Spatial reasoning data:
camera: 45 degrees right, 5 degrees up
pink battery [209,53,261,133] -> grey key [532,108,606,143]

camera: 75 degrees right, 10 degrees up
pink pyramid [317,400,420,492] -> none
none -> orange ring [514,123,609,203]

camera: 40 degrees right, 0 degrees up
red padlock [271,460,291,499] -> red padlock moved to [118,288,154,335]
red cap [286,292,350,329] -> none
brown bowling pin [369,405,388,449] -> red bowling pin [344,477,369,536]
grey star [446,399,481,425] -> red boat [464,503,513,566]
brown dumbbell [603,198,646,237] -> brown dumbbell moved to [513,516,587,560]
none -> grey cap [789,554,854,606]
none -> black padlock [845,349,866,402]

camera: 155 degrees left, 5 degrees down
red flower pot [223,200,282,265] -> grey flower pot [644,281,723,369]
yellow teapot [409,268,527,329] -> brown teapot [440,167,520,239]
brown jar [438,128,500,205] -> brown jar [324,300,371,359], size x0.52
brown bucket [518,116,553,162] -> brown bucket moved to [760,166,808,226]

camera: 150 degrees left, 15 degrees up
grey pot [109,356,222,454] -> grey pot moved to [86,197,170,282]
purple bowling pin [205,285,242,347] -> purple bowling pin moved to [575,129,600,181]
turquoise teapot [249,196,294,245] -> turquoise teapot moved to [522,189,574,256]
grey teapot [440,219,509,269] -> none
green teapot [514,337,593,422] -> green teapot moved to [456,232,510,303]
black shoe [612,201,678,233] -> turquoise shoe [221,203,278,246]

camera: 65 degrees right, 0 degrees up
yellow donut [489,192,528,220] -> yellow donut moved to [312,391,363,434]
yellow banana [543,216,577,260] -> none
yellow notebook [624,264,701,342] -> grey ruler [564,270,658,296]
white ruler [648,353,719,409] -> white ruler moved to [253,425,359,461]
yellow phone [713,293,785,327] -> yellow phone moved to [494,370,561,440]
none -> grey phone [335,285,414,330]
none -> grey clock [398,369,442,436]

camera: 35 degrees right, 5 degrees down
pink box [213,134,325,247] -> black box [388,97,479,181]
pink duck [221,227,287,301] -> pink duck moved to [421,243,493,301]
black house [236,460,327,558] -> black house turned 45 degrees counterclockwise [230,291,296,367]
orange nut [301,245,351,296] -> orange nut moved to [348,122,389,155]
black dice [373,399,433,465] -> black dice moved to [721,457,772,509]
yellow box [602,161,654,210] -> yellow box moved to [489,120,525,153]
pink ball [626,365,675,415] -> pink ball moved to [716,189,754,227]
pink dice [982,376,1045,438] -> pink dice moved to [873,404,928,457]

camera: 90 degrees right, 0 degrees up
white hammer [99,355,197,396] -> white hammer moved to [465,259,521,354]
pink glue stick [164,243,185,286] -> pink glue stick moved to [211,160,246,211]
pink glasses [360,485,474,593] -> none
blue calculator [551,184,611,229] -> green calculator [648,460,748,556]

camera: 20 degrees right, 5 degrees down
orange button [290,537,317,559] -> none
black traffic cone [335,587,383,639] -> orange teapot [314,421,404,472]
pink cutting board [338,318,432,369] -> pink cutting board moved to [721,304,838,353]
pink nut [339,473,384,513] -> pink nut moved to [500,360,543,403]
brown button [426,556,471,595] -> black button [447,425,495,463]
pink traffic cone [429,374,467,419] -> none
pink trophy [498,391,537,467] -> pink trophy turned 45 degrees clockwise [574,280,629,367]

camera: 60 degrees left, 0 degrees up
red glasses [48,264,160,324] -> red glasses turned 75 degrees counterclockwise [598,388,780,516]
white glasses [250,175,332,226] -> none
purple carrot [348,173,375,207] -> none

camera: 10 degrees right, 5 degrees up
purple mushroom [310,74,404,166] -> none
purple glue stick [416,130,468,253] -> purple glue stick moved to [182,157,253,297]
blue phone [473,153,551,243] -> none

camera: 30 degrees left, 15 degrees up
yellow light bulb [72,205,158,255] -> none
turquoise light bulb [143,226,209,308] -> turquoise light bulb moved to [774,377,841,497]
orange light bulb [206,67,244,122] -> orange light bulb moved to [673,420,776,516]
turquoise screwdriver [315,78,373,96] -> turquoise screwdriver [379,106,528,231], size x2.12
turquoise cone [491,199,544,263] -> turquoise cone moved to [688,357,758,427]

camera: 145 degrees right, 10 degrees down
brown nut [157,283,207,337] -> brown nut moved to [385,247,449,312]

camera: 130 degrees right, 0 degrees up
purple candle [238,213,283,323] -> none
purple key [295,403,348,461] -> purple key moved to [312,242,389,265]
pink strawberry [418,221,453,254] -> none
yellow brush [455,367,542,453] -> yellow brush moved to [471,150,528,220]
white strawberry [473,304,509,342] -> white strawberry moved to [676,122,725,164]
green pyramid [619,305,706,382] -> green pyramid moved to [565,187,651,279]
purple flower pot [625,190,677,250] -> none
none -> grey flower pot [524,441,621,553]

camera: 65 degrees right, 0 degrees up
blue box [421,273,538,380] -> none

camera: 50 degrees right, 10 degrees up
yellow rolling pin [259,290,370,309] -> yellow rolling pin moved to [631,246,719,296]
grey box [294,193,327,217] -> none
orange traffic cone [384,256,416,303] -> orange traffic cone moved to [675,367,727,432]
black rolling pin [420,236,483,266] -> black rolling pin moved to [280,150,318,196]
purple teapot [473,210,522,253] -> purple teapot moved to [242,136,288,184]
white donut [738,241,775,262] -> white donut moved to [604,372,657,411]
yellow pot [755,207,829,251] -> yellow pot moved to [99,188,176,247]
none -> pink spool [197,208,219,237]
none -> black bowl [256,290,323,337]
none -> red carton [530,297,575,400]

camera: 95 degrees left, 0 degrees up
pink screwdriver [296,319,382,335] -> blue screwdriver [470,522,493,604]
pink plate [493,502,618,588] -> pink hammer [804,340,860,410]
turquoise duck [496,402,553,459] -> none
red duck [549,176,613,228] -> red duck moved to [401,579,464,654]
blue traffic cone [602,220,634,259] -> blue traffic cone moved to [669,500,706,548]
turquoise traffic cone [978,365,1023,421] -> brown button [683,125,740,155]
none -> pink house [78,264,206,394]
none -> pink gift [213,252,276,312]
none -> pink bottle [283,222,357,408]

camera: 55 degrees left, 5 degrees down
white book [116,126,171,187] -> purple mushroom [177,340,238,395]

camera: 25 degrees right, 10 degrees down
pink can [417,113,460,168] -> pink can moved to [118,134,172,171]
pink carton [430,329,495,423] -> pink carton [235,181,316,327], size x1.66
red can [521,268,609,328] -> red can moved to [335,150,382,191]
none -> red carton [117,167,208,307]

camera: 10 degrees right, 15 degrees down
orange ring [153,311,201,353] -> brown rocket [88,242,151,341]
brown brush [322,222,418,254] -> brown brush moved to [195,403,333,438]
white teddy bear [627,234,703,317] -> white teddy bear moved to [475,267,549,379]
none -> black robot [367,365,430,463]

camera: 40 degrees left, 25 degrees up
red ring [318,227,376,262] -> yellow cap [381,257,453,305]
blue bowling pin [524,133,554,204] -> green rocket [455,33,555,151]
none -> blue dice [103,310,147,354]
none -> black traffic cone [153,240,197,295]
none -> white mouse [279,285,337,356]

Action item: Look above for the line holding "turquoise cone [491,199,544,263]". Print it and every line after it, exactly, through the line holding "red can [521,268,609,328]".

Task solution:
turquoise cone [491,199,544,263] -> turquoise cone moved to [688,357,758,427]

camera: 145 degrees right, 10 degrees down
brown nut [157,283,207,337] -> brown nut moved to [385,247,449,312]

camera: 130 degrees right, 0 degrees up
purple candle [238,213,283,323] -> none
purple key [295,403,348,461] -> purple key moved to [312,242,389,265]
pink strawberry [418,221,453,254] -> none
yellow brush [455,367,542,453] -> yellow brush moved to [471,150,528,220]
white strawberry [473,304,509,342] -> white strawberry moved to [676,122,725,164]
green pyramid [619,305,706,382] -> green pyramid moved to [565,187,651,279]
purple flower pot [625,190,677,250] -> none
none -> grey flower pot [524,441,621,553]

camera: 65 degrees right, 0 degrees up
blue box [421,273,538,380] -> none

camera: 50 degrees right, 10 degrees up
yellow rolling pin [259,290,370,309] -> yellow rolling pin moved to [631,246,719,296]
grey box [294,193,327,217] -> none
orange traffic cone [384,256,416,303] -> orange traffic cone moved to [675,367,727,432]
black rolling pin [420,236,483,266] -> black rolling pin moved to [280,150,318,196]
purple teapot [473,210,522,253] -> purple teapot moved to [242,136,288,184]
white donut [738,241,775,262] -> white donut moved to [604,372,657,411]
yellow pot [755,207,829,251] -> yellow pot moved to [99,188,176,247]
none -> pink spool [197,208,219,237]
none -> black bowl [256,290,323,337]
none -> red carton [530,297,575,400]

camera: 95 degrees left, 0 degrees up
pink screwdriver [296,319,382,335] -> blue screwdriver [470,522,493,604]
pink plate [493,502,618,588] -> pink hammer [804,340,860,410]
turquoise duck [496,402,553,459] -> none
red duck [549,176,613,228] -> red duck moved to [401,579,464,654]
blue traffic cone [602,220,634,259] -> blue traffic cone moved to [669,500,706,548]
turquoise traffic cone [978,365,1023,421] -> brown button [683,125,740,155]
none -> pink house [78,264,206,394]
none -> pink gift [213,252,276,312]
none -> pink bottle [283,222,357,408]

camera: 55 degrees left, 5 degrees down
white book [116,126,171,187] -> purple mushroom [177,340,238,395]

camera: 25 degrees right, 10 degrees down
pink can [417,113,460,168] -> pink can moved to [118,134,172,171]
pink carton [430,329,495,423] -> pink carton [235,181,316,327], size x1.66
red can [521,268,609,328] -> red can moved to [335,150,382,191]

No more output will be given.